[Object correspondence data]
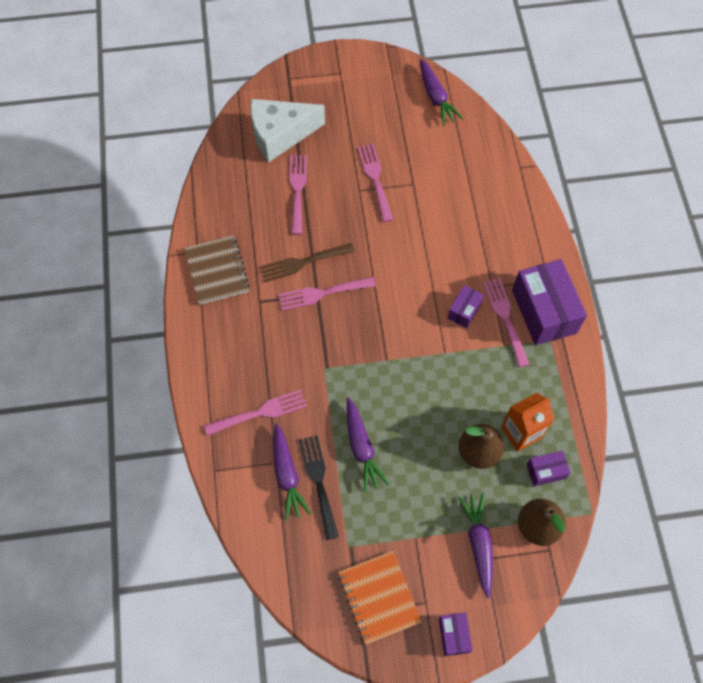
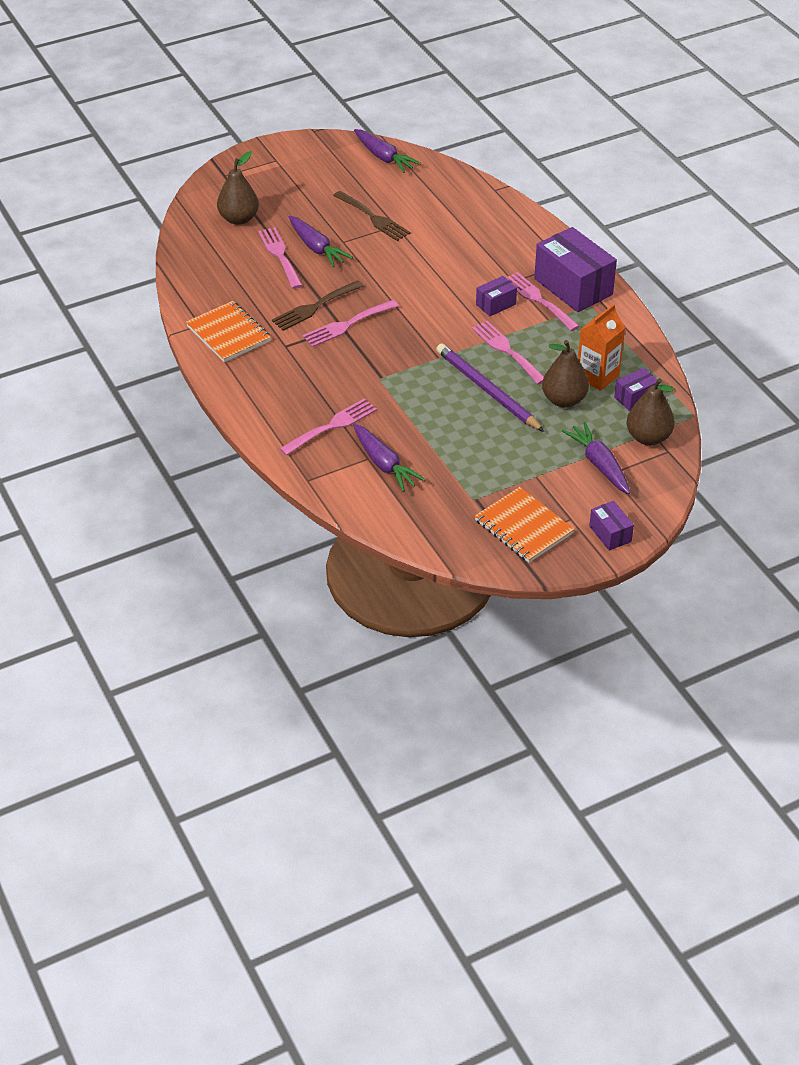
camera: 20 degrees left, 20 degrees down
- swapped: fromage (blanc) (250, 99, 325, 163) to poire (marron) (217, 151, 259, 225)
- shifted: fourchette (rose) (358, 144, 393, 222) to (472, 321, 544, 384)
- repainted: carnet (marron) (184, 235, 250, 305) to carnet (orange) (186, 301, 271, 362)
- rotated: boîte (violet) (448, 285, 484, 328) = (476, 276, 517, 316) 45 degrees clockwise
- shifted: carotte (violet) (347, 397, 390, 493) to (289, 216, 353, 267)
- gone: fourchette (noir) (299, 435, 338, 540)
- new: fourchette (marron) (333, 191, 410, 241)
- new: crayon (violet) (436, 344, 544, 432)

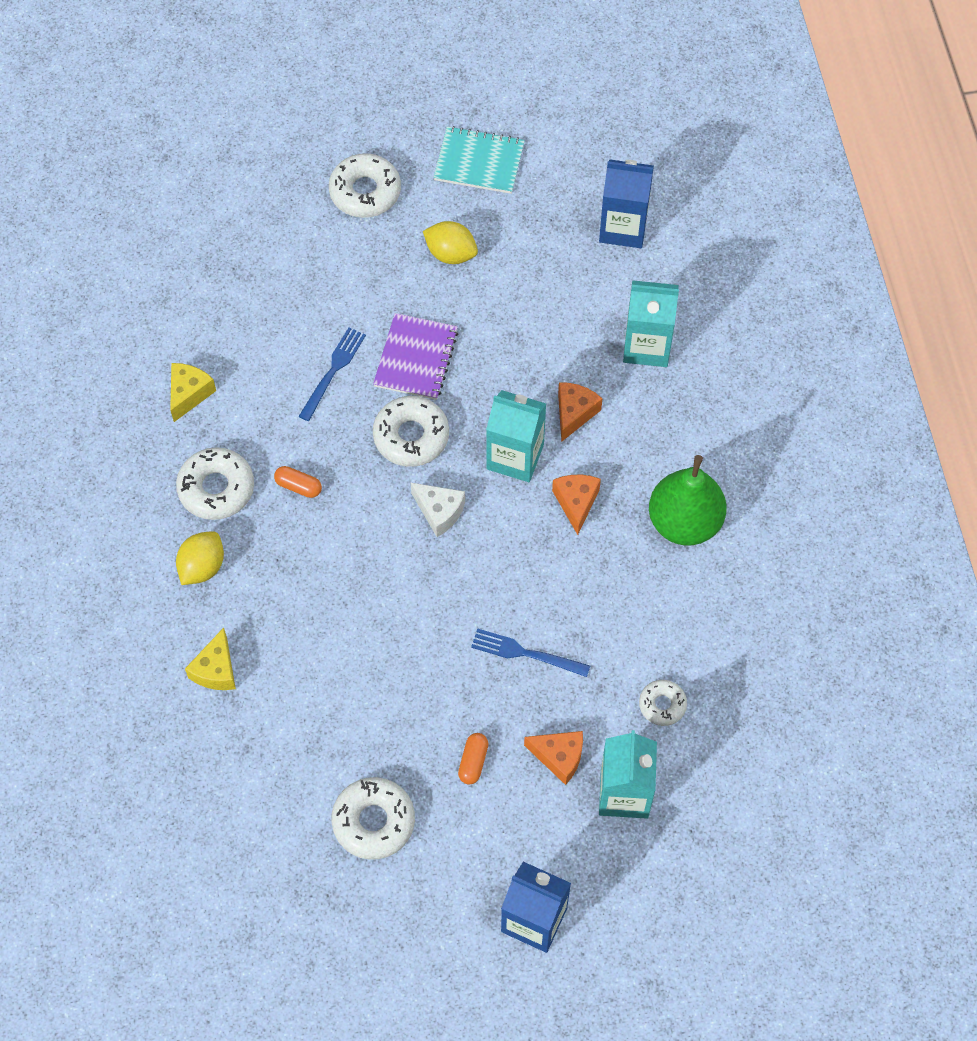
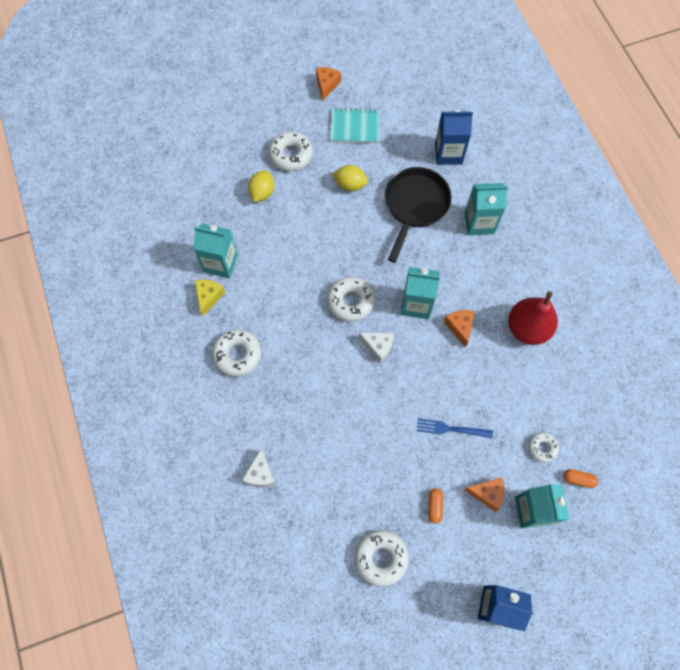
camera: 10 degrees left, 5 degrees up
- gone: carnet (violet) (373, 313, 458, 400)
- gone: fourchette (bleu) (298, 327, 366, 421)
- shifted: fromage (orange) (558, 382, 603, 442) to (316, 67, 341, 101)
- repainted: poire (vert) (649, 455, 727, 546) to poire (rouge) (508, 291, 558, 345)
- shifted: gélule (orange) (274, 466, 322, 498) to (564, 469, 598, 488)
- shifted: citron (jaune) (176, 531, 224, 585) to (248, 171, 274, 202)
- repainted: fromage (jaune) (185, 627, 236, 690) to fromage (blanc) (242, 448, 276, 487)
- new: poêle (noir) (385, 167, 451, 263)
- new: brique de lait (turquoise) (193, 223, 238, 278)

**WHAT THE TASK ASKS**:
Could you write out the records again exactly, without any of their pictures?

**OUTPUT FOR THIS TASK**:
camera: 20 degrees left, 20 degrees down
- swapped: fromage (blanc) (250, 99, 325, 163) to poire (marron) (217, 151, 259, 225)
- shifted: fourchette (rose) (358, 144, 393, 222) to (472, 321, 544, 384)
- repainted: carnet (marron) (184, 235, 250, 305) to carnet (orange) (186, 301, 271, 362)
- rotated: boîte (violet) (448, 285, 484, 328) = (476, 276, 517, 316) 45 degrees clockwise
- shifted: carotte (violet) (347, 397, 390, 493) to (289, 216, 353, 267)
- gone: fourchette (noir) (299, 435, 338, 540)
- new: fourchette (marron) (333, 191, 410, 241)
- new: crayon (violet) (436, 344, 544, 432)

camera: 10 degrees left, 5 degrees up
- gone: carnet (violet) (373, 313, 458, 400)
- gone: fourchette (bleu) (298, 327, 366, 421)
- shifted: fromage (orange) (558, 382, 603, 442) to (316, 67, 341, 101)
- repainted: poire (vert) (649, 455, 727, 546) to poire (rouge) (508, 291, 558, 345)
- shifted: gélule (orange) (274, 466, 322, 498) to (564, 469, 598, 488)
- shifted: citron (jaune) (176, 531, 224, 585) to (248, 171, 274, 202)
- repainted: fromage (jaune) (185, 627, 236, 690) to fromage (blanc) (242, 448, 276, 487)
- new: poêle (noir) (385, 167, 451, 263)
- new: brique de lait (turquoise) (193, 223, 238, 278)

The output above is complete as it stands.